Prompt:
Copy all lines containing the string "banana" from the records below.

Scene difference descriptions
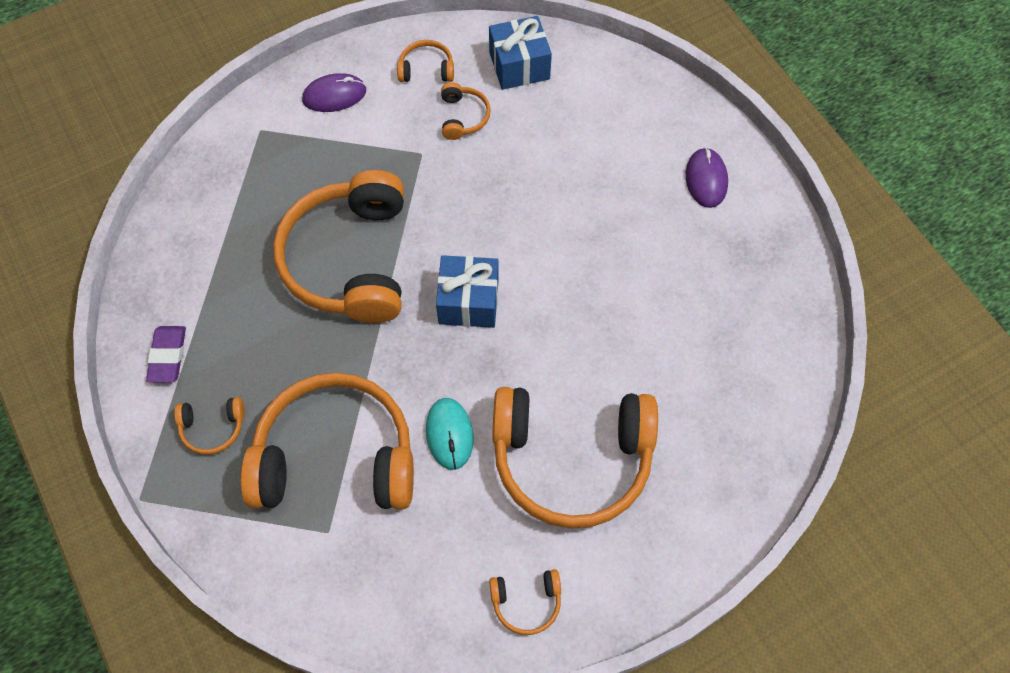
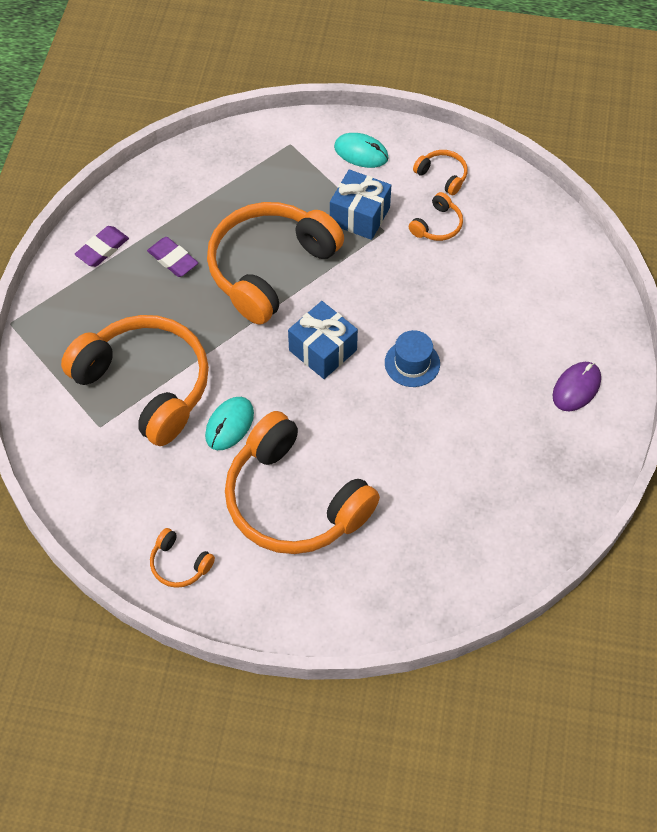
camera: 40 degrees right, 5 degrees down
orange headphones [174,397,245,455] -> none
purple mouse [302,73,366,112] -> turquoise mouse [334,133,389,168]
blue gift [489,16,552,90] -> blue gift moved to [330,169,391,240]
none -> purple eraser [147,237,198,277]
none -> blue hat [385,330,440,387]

--

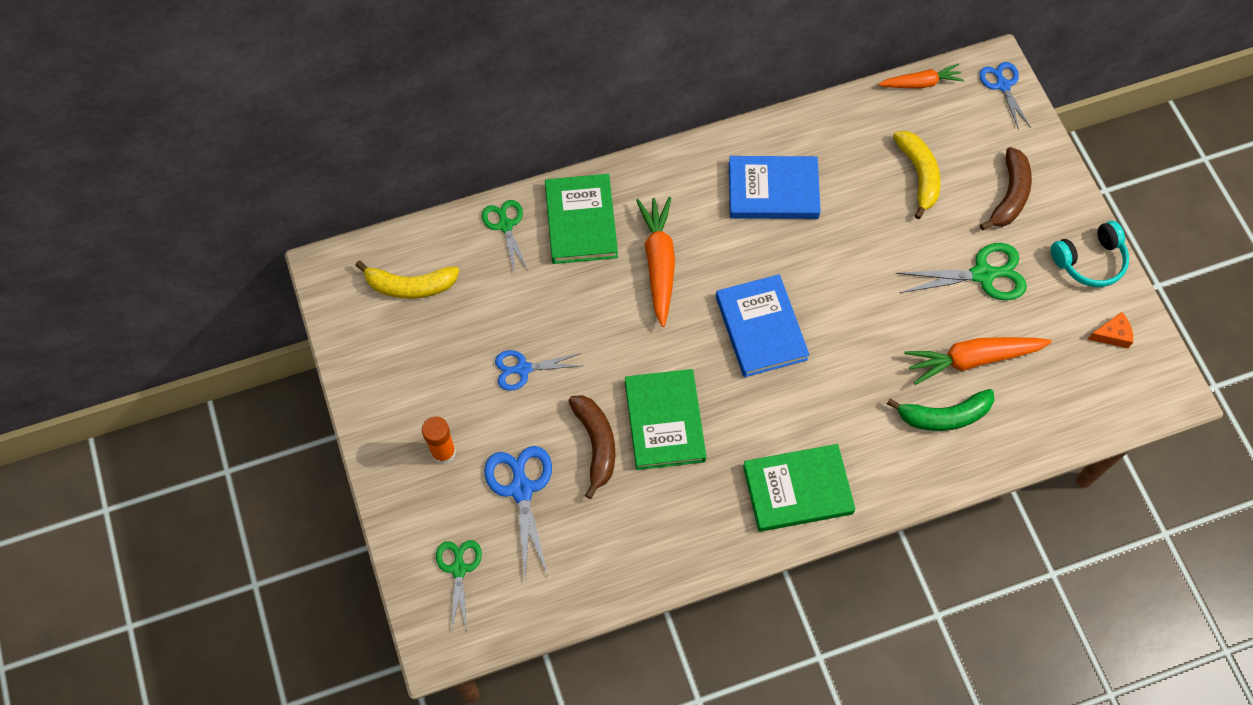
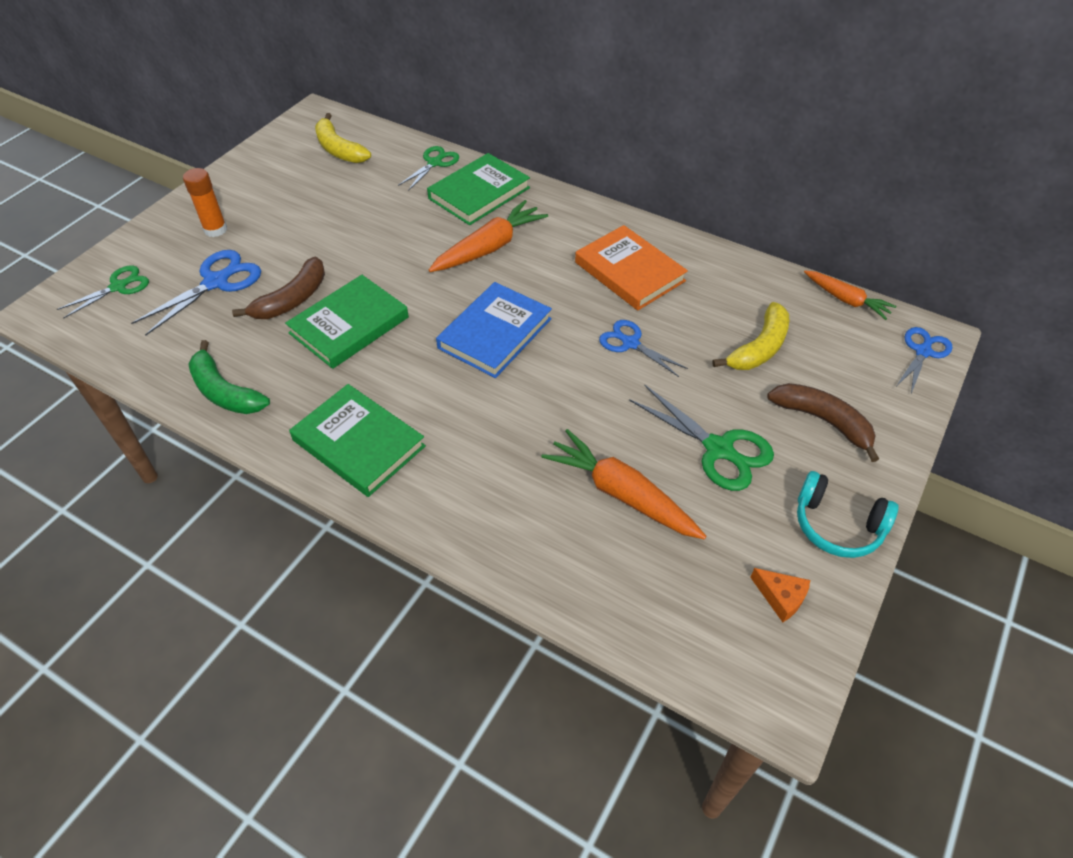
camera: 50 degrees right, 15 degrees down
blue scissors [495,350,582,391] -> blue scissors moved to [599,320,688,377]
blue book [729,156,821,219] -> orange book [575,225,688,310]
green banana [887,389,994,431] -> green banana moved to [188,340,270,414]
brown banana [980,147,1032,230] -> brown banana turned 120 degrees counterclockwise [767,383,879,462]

Exercise solution:
green banana [887,389,994,431] -> green banana moved to [188,340,270,414]
brown banana [980,147,1032,230] -> brown banana turned 120 degrees counterclockwise [767,383,879,462]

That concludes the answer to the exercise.